Task directions
In the listing below, find every line containing "none" and copy it out.

Information shown
== Segment start ==
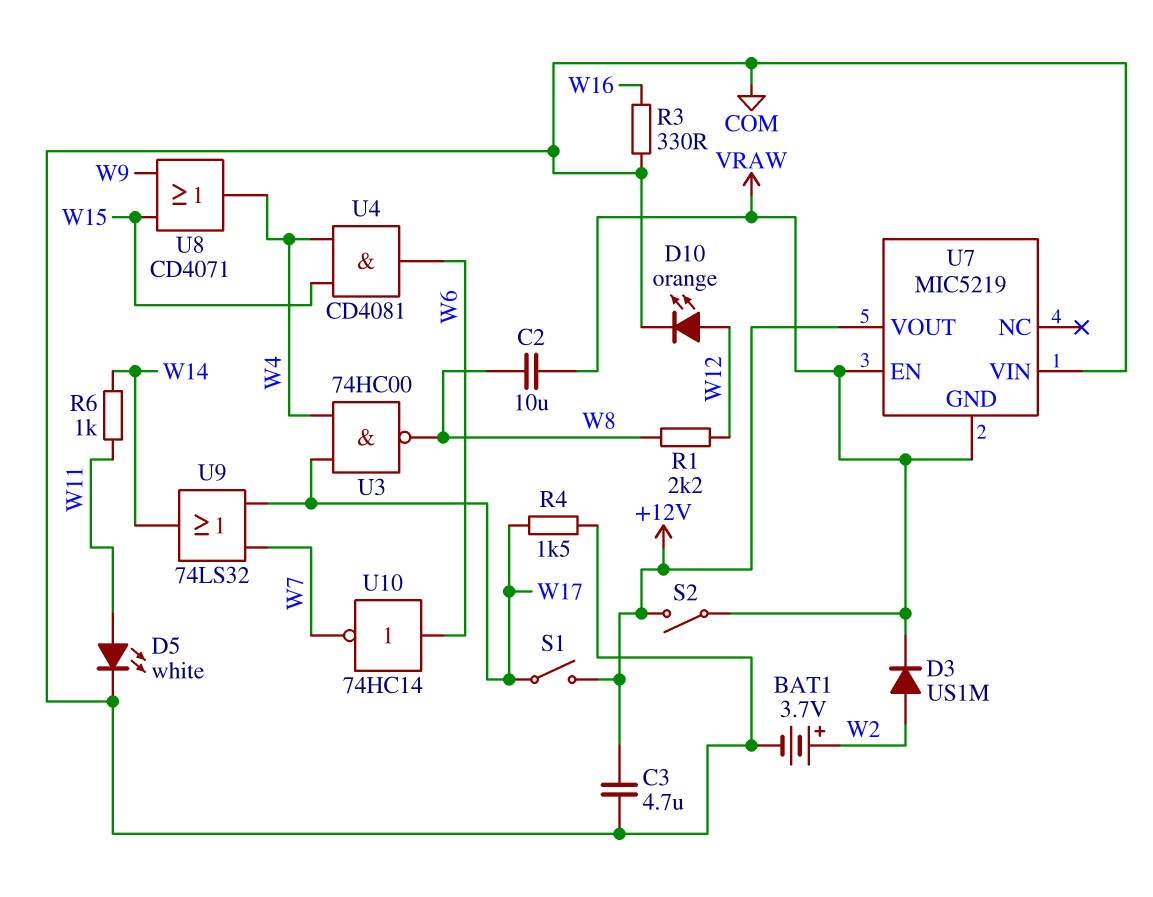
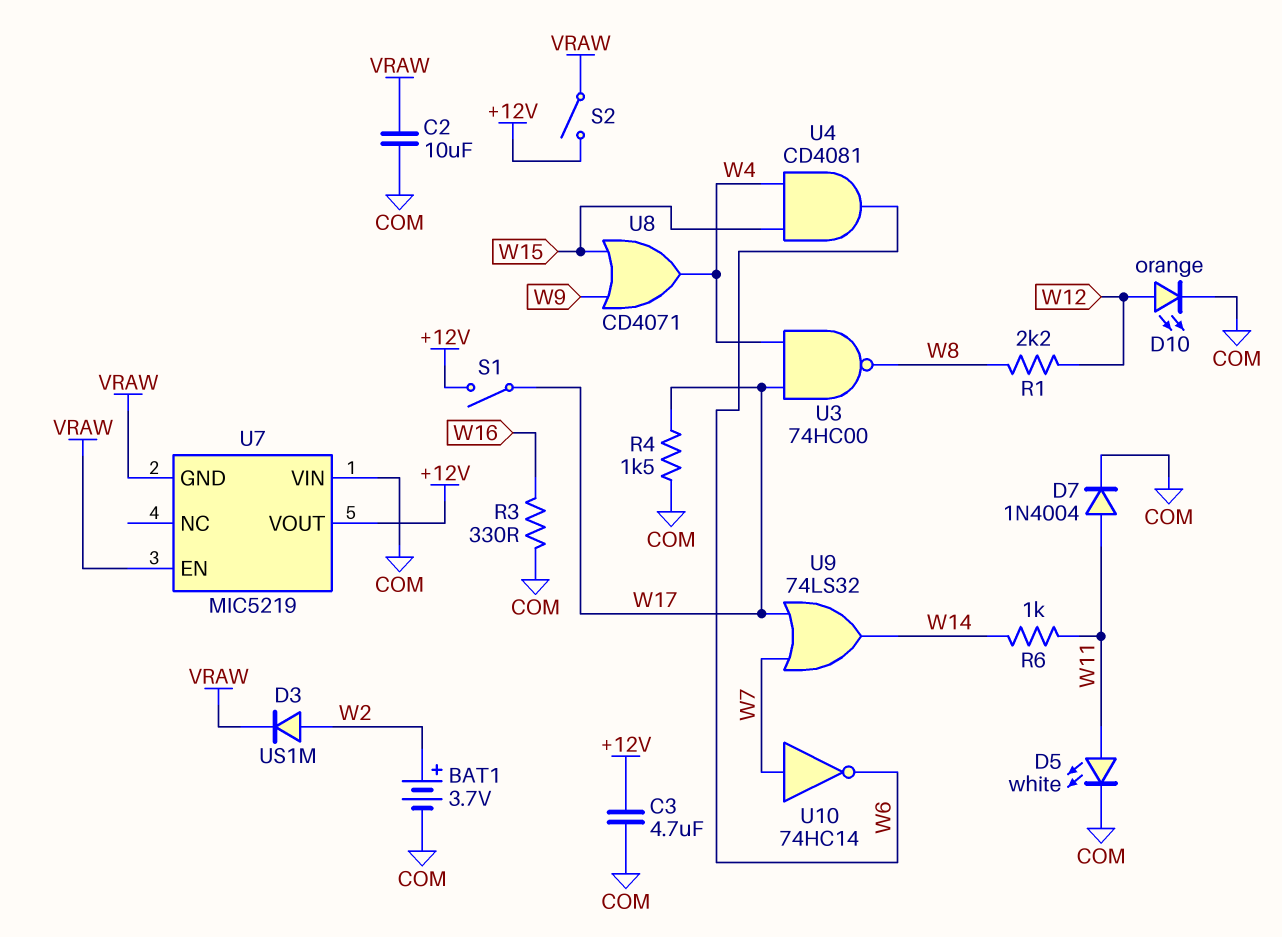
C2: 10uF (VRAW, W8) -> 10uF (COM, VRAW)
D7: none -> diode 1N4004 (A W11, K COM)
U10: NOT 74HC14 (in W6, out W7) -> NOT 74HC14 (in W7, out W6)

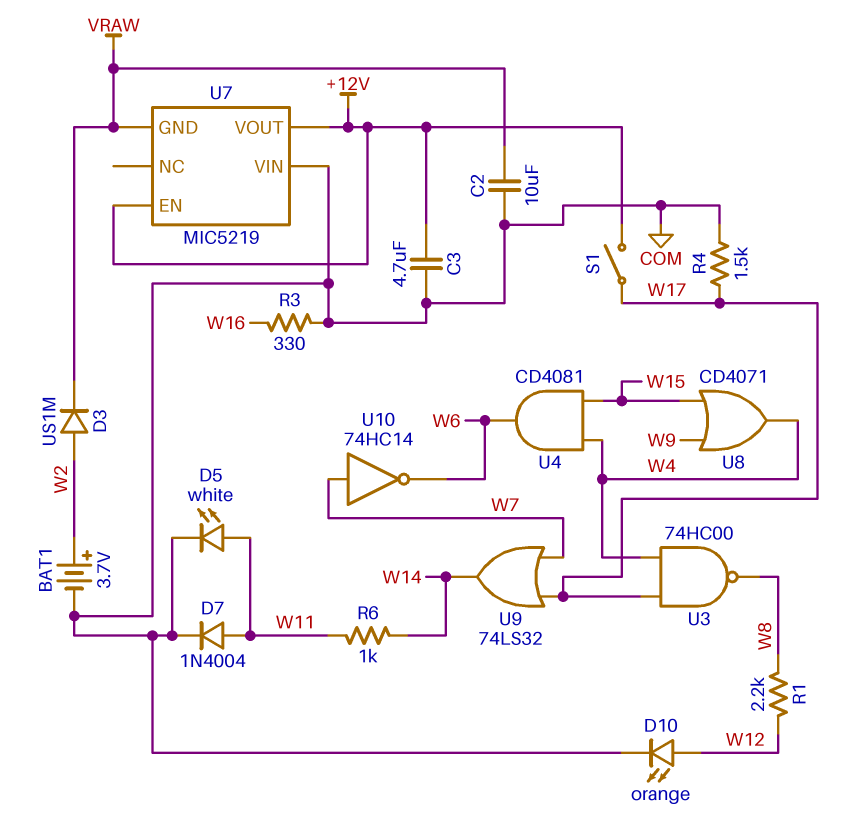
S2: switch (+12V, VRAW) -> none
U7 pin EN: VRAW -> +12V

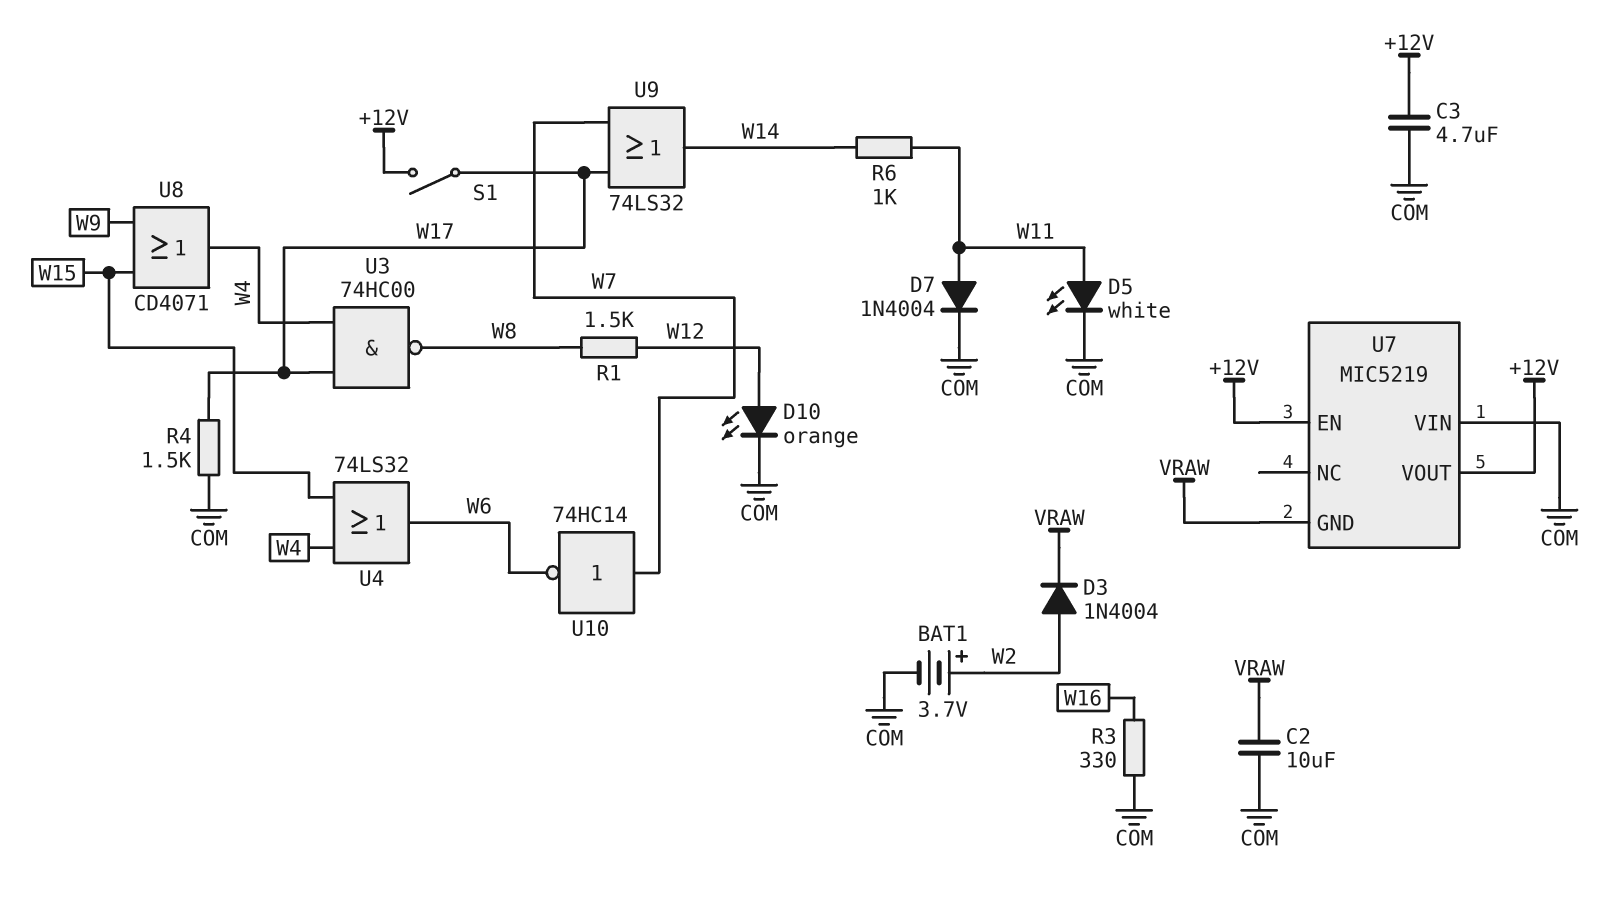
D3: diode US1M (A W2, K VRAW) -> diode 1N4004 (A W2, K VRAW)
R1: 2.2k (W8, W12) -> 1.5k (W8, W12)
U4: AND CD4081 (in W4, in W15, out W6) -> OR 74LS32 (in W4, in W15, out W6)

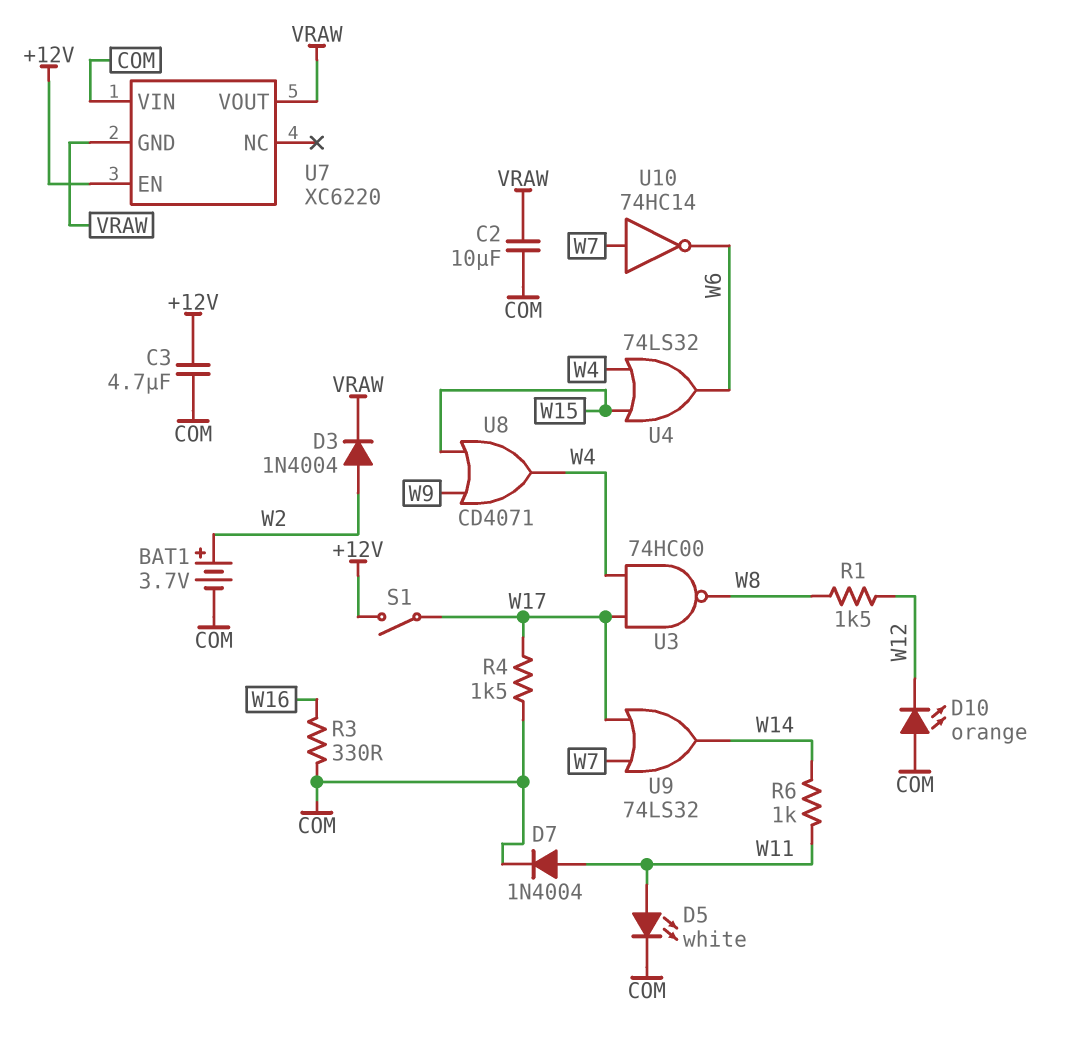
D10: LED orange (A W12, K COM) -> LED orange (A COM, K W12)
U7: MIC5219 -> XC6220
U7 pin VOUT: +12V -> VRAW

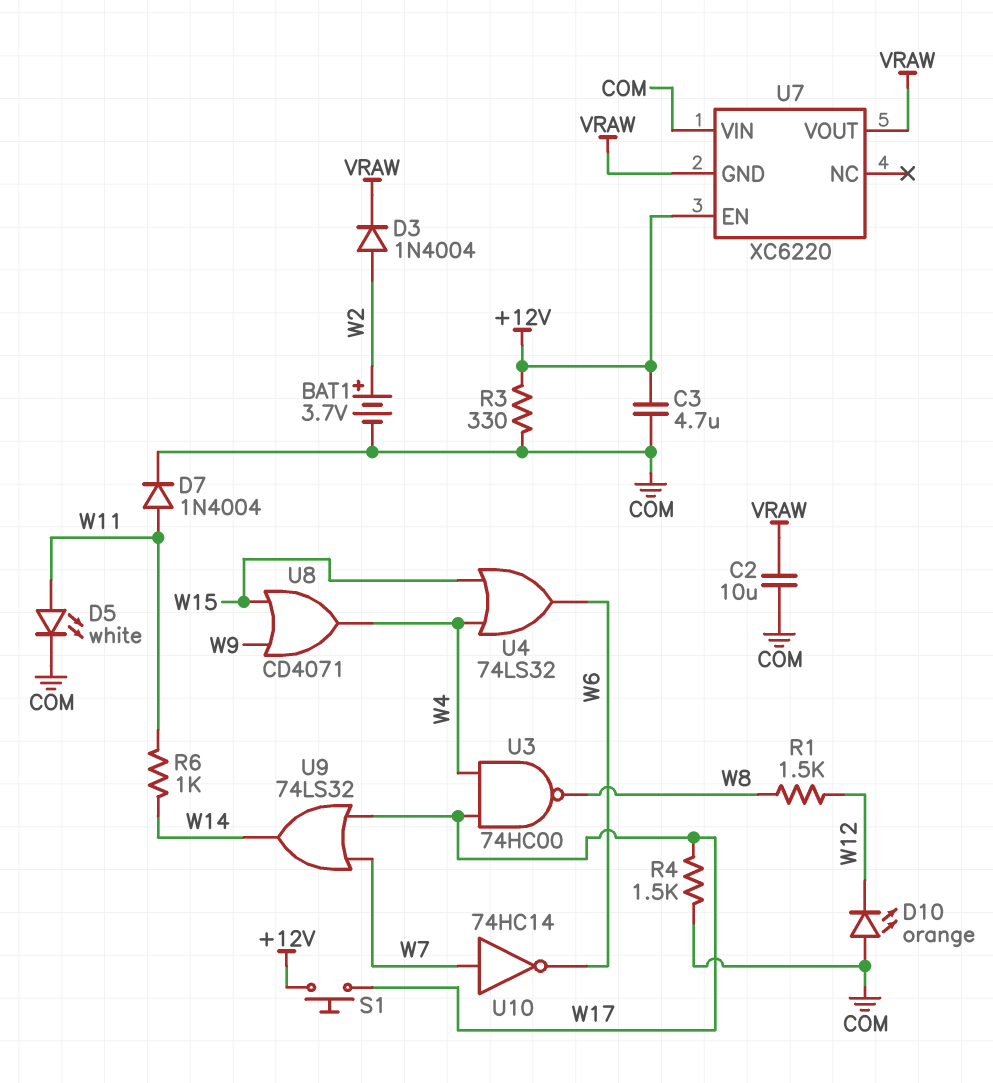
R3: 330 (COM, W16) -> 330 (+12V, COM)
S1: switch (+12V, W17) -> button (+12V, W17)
== Segment end ==
Response to this task
D7: none -> diode 1N4004 (A W11, K COM)
S2: switch (+12V, VRAW) -> none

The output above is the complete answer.